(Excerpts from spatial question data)
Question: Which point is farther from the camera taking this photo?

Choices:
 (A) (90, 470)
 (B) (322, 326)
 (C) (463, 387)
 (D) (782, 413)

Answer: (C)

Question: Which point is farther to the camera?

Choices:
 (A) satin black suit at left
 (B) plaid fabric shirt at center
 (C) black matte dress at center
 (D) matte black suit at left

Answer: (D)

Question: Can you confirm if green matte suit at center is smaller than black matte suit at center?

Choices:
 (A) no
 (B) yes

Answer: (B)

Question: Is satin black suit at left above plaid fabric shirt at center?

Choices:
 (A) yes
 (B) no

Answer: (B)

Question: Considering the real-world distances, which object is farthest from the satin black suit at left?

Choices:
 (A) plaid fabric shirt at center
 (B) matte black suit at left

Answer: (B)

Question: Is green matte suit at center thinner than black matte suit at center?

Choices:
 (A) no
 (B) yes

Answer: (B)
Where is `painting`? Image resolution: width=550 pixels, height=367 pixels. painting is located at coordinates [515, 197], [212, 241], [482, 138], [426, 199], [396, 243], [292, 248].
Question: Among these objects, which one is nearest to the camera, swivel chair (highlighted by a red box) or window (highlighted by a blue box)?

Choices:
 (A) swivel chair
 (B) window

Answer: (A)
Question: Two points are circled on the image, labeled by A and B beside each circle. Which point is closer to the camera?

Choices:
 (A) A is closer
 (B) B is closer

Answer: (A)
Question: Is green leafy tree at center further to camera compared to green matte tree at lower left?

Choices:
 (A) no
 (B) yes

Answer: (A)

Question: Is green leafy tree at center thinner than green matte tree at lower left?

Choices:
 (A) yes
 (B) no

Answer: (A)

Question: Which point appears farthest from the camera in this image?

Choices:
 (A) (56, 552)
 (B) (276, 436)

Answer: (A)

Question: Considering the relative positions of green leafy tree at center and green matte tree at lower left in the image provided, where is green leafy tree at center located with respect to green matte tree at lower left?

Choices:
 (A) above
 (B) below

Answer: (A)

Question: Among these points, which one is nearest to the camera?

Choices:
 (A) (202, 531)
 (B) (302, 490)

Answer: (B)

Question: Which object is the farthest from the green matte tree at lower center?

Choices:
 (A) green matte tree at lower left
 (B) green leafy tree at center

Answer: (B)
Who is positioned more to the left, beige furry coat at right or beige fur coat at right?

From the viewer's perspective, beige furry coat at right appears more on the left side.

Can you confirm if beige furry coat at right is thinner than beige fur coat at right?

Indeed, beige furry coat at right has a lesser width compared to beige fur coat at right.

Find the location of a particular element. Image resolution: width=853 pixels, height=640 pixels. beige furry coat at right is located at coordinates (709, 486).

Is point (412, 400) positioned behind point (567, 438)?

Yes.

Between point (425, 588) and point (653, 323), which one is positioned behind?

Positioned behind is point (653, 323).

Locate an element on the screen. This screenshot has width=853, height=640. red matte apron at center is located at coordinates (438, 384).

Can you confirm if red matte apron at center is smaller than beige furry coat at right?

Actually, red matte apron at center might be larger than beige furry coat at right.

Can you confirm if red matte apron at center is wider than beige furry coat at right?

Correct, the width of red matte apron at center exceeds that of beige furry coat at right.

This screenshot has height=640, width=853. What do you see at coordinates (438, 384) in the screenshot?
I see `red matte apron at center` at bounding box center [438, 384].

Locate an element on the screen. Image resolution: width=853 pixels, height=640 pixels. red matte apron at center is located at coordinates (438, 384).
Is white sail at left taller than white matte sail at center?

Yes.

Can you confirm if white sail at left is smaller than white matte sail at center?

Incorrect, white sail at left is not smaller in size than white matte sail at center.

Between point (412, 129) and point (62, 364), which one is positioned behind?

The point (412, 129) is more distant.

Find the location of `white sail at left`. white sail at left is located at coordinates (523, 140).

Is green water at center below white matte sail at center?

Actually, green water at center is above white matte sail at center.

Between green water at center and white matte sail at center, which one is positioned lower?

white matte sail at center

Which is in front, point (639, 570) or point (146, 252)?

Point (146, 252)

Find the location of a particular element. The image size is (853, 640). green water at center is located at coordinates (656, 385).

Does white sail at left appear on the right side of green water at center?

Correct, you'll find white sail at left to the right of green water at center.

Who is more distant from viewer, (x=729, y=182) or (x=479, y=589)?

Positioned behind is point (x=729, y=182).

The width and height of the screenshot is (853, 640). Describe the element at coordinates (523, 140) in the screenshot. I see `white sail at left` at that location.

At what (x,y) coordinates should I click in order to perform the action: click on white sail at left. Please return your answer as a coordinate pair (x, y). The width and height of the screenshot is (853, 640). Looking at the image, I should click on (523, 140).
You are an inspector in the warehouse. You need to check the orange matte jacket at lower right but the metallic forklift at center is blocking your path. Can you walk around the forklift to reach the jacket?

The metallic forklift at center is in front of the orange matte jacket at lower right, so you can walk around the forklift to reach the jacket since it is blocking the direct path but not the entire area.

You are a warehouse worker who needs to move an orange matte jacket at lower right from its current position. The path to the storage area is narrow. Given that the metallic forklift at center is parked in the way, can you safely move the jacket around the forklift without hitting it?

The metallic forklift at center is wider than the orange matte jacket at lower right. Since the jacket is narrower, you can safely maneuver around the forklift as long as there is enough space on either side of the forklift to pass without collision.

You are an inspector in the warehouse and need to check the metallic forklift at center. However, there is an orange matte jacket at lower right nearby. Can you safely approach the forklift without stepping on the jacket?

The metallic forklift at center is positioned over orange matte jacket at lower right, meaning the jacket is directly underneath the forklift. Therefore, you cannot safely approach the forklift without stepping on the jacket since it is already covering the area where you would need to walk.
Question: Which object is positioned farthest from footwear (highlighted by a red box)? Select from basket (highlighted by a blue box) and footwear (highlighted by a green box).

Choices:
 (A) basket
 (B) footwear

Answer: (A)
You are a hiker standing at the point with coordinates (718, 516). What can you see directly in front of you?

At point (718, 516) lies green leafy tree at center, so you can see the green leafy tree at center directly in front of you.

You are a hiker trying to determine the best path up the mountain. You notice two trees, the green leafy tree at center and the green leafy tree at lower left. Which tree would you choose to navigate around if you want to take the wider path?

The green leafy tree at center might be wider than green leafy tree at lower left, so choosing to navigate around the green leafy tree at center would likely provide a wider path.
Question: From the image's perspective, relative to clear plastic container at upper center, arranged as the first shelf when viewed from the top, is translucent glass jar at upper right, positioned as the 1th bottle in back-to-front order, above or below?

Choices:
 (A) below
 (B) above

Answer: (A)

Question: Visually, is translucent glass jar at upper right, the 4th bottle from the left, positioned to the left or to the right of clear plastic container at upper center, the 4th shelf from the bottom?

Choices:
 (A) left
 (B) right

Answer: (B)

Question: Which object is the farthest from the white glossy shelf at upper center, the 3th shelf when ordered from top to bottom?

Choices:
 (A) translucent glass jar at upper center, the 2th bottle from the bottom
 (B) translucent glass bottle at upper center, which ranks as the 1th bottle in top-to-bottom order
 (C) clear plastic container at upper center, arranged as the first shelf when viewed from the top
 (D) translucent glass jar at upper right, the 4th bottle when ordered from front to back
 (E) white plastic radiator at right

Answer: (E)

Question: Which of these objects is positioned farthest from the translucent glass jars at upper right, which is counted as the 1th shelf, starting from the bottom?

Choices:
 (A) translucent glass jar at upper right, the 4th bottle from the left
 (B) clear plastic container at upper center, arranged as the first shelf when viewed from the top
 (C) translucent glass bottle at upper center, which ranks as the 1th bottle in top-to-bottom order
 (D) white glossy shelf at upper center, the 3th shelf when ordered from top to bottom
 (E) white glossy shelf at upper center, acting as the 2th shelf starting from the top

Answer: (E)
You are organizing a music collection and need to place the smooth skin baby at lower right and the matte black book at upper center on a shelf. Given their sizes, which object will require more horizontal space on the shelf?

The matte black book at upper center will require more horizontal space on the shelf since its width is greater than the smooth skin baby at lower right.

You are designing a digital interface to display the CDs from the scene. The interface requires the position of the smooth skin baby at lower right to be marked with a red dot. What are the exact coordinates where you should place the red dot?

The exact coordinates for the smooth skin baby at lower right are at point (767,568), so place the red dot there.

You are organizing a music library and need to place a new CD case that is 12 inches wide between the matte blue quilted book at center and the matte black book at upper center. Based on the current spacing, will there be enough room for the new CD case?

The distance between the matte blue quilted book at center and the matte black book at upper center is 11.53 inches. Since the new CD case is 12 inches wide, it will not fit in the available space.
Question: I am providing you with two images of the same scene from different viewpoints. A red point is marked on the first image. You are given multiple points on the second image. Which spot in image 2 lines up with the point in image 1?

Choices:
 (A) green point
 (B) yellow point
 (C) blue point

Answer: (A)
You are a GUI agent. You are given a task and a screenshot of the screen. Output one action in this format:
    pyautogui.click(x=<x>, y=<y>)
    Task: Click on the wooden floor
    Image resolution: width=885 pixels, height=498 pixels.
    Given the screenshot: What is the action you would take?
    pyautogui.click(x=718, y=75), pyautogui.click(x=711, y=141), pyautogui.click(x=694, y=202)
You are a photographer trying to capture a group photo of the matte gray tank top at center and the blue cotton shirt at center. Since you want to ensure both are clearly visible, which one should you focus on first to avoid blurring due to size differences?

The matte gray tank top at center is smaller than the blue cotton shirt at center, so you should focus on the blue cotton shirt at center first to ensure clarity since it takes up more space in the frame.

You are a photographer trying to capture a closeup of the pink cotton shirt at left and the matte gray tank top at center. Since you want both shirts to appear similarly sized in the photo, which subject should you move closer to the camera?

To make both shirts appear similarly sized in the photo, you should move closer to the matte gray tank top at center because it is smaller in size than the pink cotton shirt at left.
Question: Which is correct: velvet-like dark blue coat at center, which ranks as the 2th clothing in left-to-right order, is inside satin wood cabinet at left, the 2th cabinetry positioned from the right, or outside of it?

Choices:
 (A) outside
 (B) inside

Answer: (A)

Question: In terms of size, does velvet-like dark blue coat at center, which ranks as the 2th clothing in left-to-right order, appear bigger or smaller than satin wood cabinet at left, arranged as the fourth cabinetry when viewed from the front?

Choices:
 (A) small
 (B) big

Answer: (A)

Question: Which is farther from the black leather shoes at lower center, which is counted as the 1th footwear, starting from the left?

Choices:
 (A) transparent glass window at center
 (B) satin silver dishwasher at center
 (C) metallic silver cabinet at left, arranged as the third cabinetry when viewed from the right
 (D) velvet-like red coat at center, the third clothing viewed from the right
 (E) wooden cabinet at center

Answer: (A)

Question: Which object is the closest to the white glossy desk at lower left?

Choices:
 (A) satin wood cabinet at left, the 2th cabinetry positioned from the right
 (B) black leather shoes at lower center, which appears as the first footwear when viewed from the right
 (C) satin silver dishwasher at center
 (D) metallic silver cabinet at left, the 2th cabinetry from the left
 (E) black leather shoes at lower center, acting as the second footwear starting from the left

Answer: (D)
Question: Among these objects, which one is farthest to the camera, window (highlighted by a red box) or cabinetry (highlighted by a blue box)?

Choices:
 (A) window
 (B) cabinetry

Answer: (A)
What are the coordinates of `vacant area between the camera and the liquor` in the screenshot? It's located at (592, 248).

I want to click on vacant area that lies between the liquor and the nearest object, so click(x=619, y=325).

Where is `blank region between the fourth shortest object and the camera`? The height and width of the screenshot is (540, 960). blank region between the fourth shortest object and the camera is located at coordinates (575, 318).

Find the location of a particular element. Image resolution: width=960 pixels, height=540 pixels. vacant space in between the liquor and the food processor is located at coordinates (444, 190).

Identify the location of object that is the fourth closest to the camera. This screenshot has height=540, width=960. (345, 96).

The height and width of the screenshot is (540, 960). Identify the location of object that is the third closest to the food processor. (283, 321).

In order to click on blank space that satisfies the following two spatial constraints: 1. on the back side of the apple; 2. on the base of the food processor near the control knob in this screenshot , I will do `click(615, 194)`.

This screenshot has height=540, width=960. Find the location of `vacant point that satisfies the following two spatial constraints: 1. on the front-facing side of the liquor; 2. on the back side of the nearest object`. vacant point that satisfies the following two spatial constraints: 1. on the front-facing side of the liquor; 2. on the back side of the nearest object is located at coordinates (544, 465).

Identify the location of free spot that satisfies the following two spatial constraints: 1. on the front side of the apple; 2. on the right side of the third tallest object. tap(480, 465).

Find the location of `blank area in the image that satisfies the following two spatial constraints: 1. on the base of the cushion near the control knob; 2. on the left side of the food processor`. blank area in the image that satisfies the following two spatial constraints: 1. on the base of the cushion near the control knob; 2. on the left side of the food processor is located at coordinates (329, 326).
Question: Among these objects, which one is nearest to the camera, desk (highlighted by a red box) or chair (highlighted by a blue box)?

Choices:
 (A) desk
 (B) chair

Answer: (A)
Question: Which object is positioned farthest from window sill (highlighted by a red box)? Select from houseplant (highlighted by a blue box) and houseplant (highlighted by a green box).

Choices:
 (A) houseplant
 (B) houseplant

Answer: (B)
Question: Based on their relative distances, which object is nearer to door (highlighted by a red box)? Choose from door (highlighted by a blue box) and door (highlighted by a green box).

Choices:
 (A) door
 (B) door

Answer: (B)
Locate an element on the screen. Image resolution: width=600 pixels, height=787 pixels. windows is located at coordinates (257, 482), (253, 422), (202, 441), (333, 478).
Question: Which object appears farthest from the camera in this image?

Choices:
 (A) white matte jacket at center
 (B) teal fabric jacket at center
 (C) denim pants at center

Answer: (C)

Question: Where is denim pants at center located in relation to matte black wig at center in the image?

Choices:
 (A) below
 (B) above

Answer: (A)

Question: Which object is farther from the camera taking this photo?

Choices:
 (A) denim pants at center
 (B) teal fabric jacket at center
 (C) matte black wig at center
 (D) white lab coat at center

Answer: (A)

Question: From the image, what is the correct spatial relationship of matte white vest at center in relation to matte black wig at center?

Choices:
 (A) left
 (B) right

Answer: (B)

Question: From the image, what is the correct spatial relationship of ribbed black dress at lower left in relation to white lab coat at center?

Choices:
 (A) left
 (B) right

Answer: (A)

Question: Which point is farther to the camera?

## THE EXERCISE
Print again, unchanged, everything in the listing from the line that contains "Between point (412, 129)" down to the line that contains "Is green water", including both of those lines.

## IN RESPONSE
Between point (412, 129) and point (62, 364), which one is positioned behind?

The point (412, 129) is more distant.

Find the location of `white sail at left`. white sail at left is located at coordinates (523, 140).

Is green water at center below white matte sail at center?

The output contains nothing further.